Task requirements> Write out again, exactly, the lines below starting at the one with "U6: NOT CD4069" and ending at the one with "U17: NOT CD4069".

Material provided>
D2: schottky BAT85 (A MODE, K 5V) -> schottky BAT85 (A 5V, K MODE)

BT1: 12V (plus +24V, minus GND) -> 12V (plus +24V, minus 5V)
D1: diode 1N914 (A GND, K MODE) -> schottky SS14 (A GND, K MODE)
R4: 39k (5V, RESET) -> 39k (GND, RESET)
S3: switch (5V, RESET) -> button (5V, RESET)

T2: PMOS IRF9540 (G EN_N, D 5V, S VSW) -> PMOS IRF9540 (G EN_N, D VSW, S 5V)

...

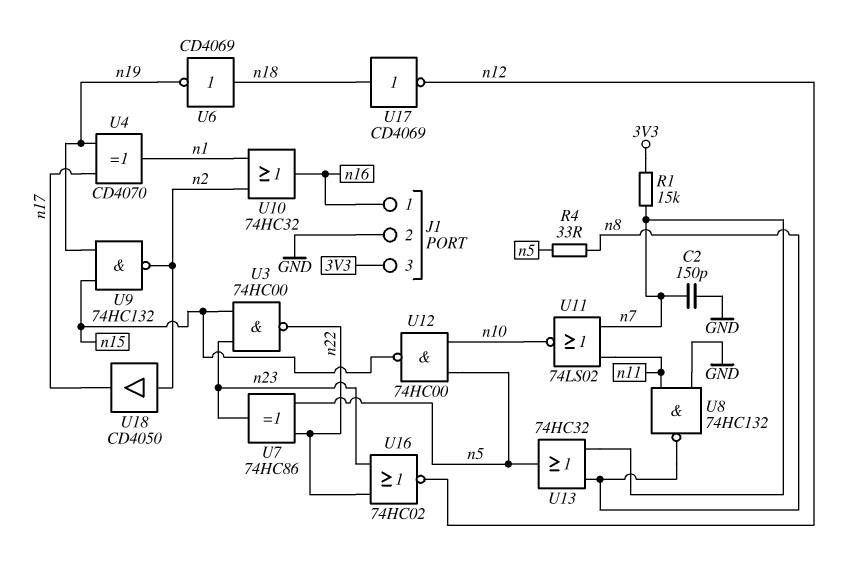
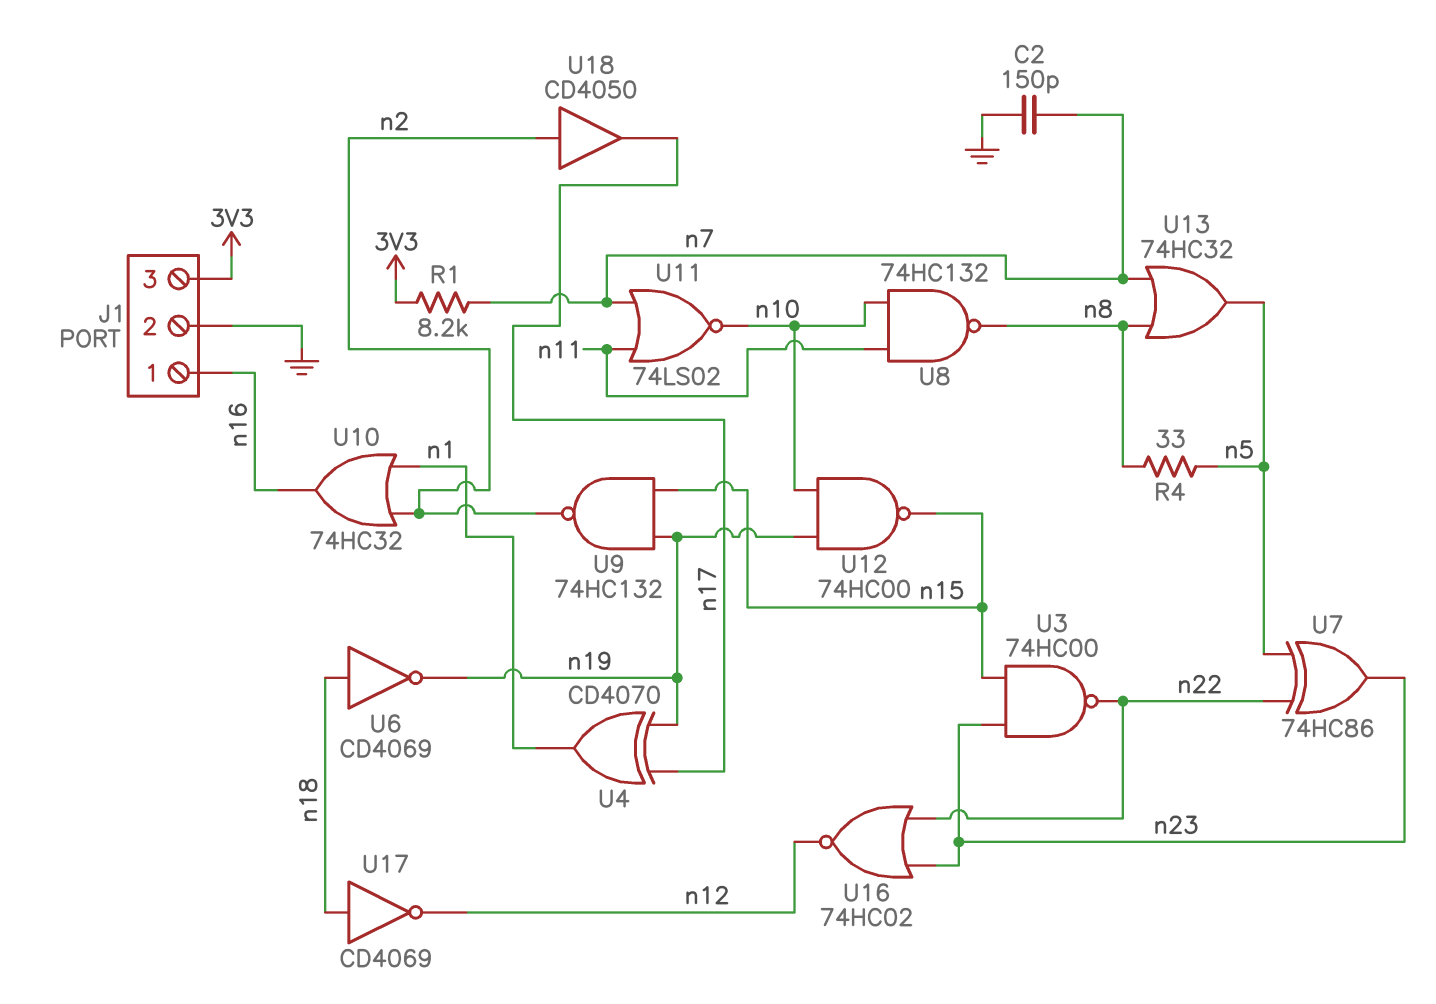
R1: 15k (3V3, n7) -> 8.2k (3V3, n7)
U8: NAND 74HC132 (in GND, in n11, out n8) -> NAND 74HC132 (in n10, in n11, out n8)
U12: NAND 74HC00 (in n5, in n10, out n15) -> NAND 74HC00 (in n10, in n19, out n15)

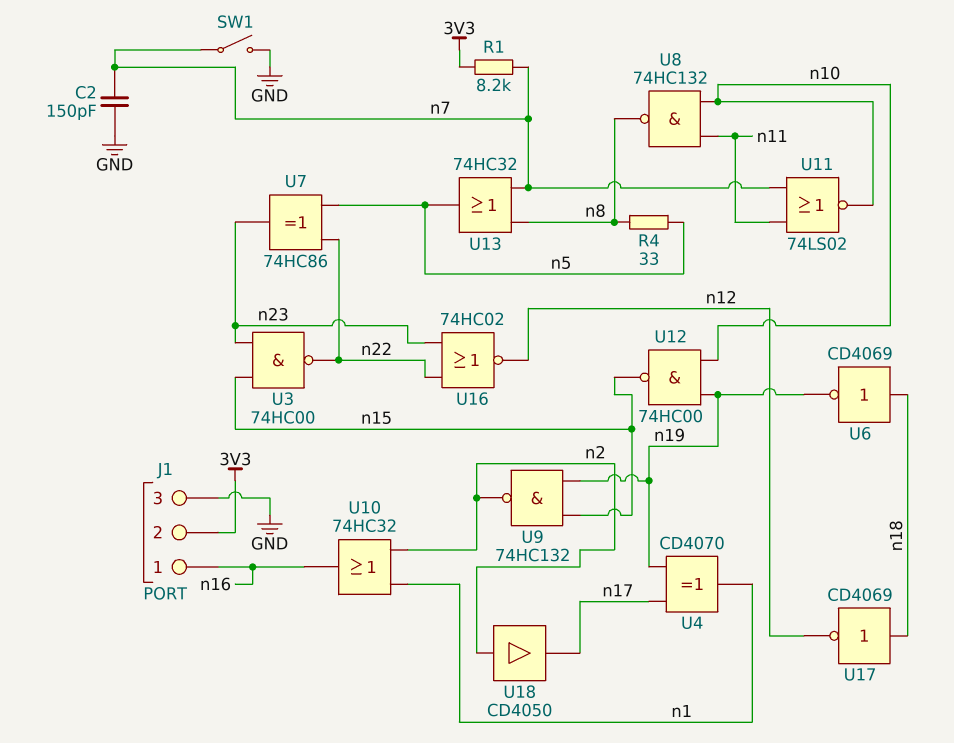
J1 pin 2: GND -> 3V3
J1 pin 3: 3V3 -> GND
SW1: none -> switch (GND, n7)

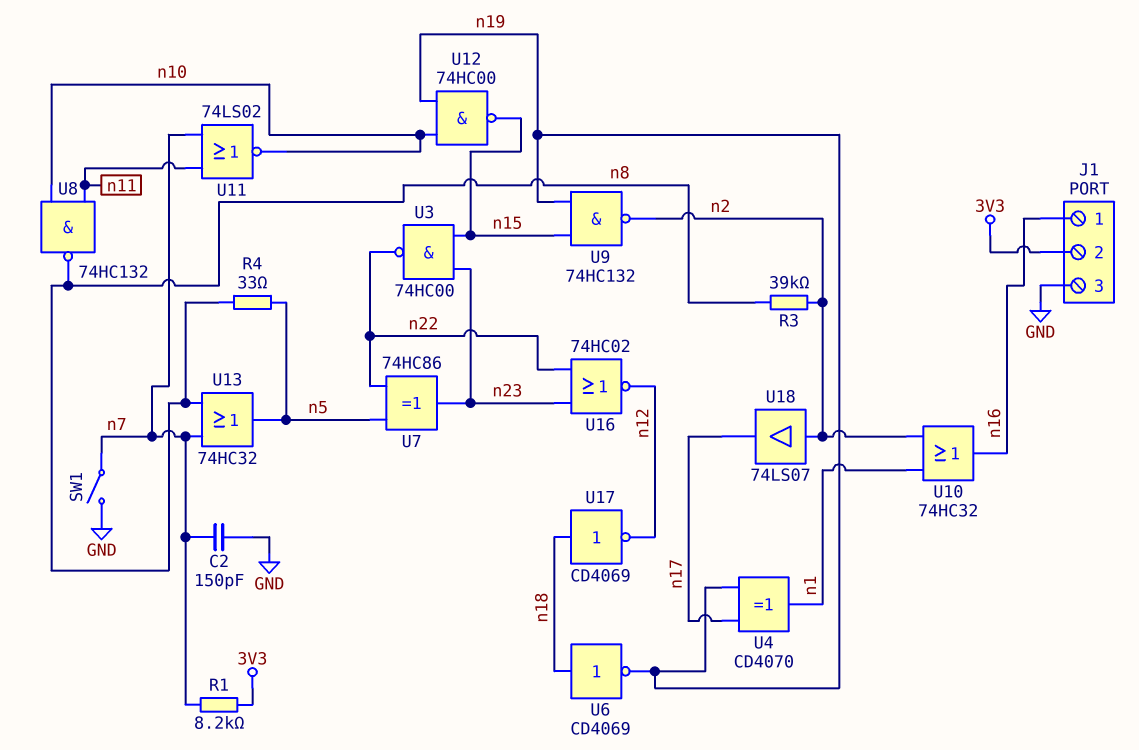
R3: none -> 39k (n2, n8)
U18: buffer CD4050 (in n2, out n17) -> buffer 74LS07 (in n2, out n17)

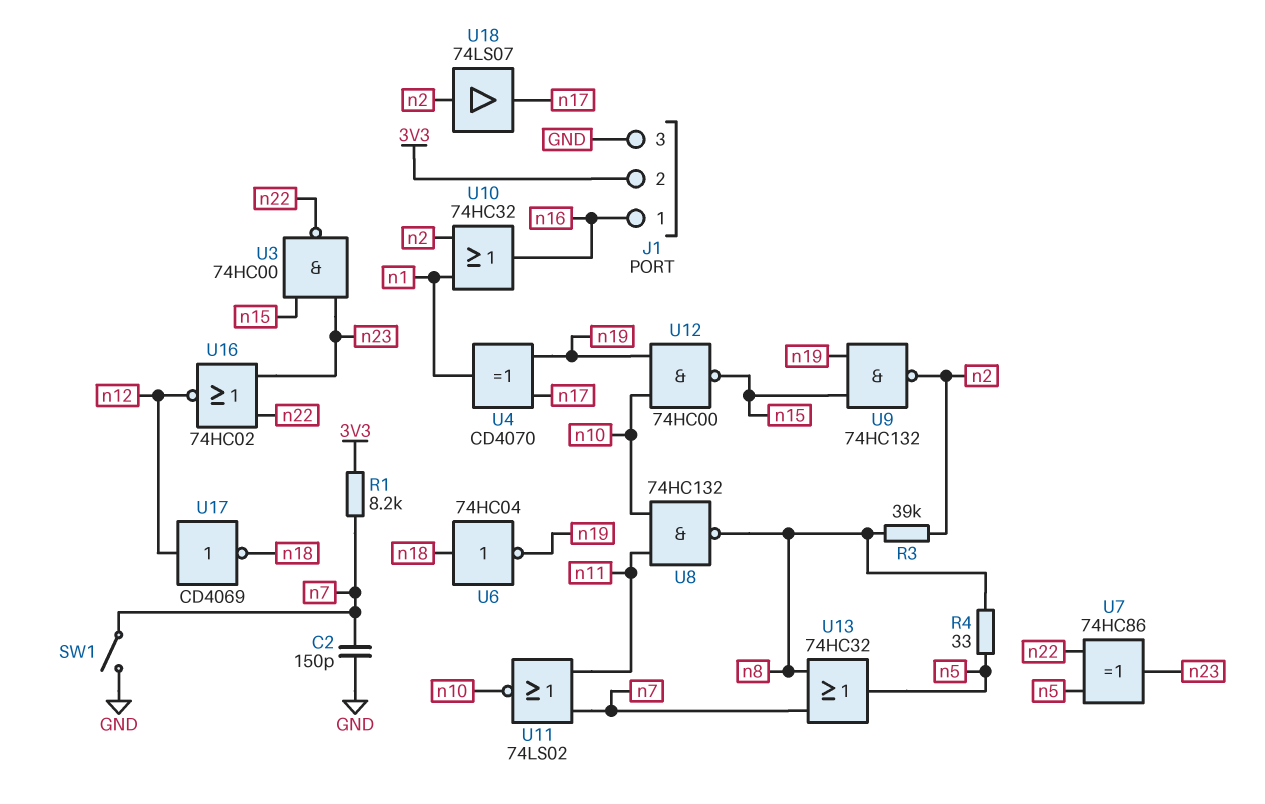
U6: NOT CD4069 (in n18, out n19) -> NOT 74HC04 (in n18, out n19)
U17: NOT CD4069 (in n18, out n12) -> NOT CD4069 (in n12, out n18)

Solution to this problem>
U6: NOT CD4069 (in n18, out n19) -> NOT 74HC04 (in n18, out n19)
U17: NOT CD4069 (in n18, out n12) -> NOT CD4069 (in n12, out n18)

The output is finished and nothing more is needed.